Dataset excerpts

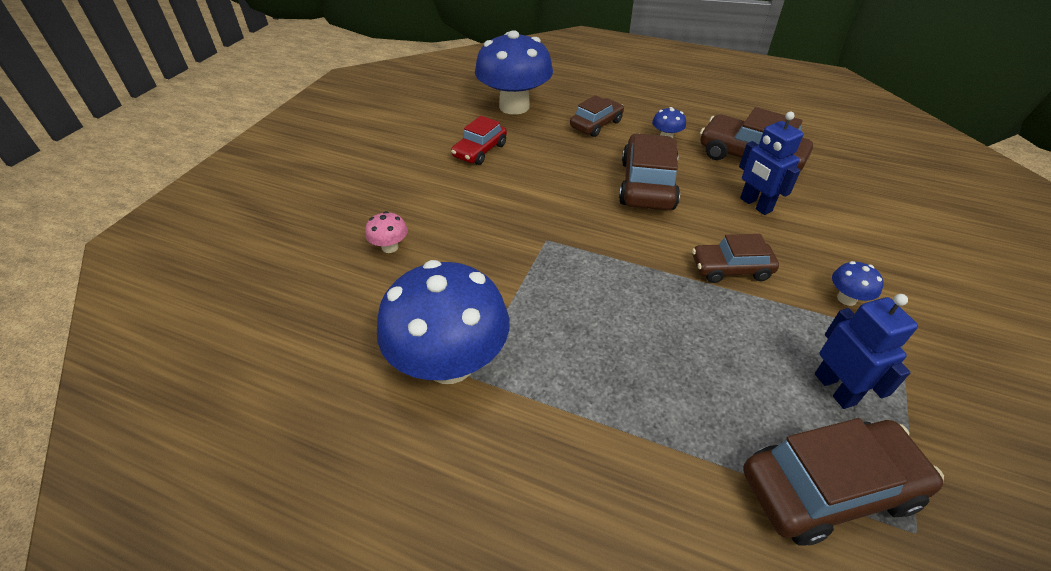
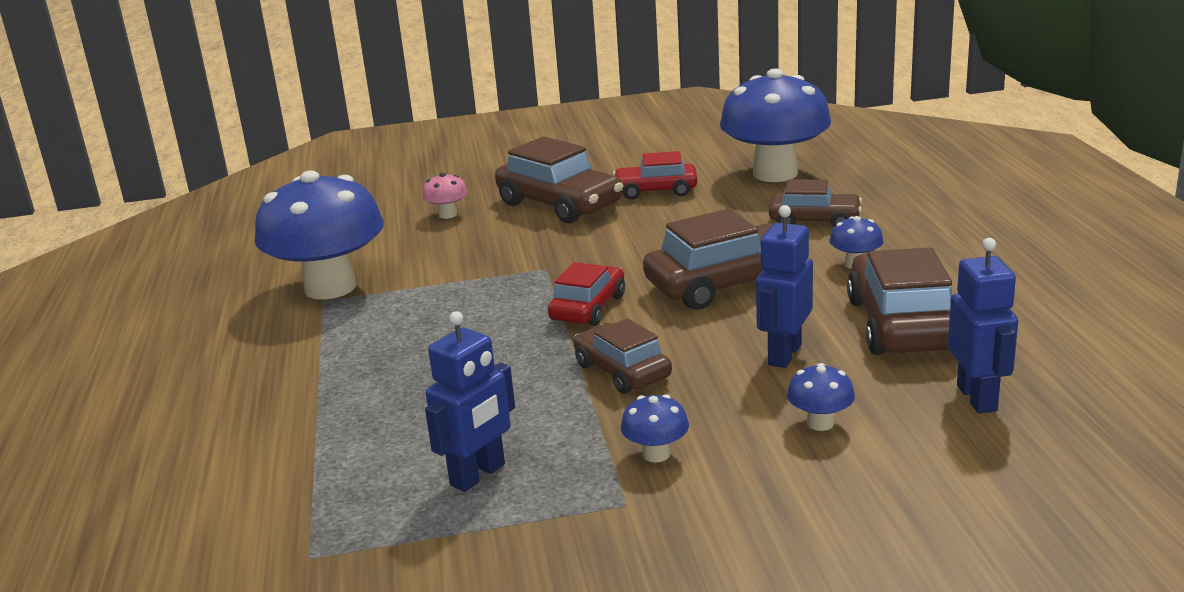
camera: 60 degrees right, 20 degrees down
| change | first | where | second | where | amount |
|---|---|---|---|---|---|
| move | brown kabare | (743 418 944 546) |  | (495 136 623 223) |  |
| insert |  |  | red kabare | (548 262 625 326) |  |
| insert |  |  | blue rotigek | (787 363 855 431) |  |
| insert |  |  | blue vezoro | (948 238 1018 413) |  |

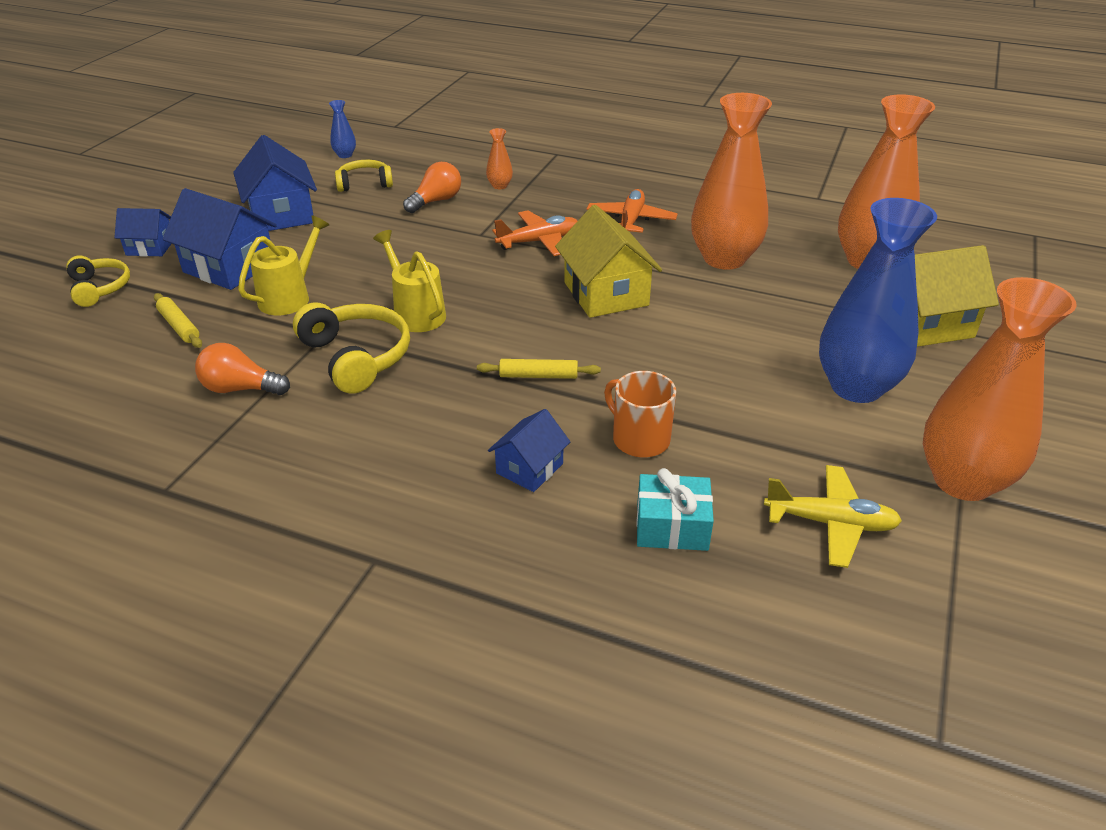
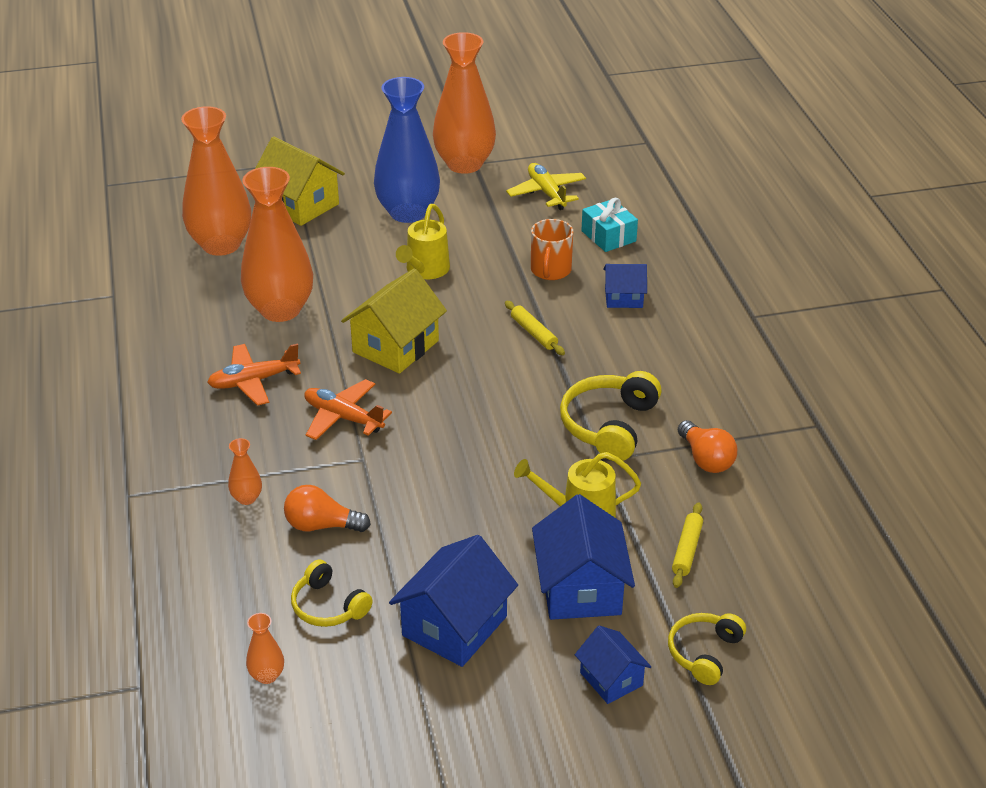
camera: 125 degrees left, 0 degrees up
| change | first | where | second | where | amount |
|---|---|---|---|---|---|
| recolor | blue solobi | (329 100 356 158) | orange solobi | (246 613 284 684) |  |
| move | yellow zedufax | (373 230 446 332) |  | (396 204 450 279) |  |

_What you will do_:
Up to and including the line that contains "blue rotigek |", print the records above exactly from their first line, without any pictures.

_Answer section_:
camera: 60 degrees right, 20 degrees down
| change | first | where | second | where | amount |
|---|---|---|---|---|---|
| move | brown kabare | (743 418 944 546) |  | (495 136 623 223) |  |
| insert |  |  | red kabare | (548 262 625 326) |  |
| insert |  |  | blue rotigek | (787 363 855 431) |  |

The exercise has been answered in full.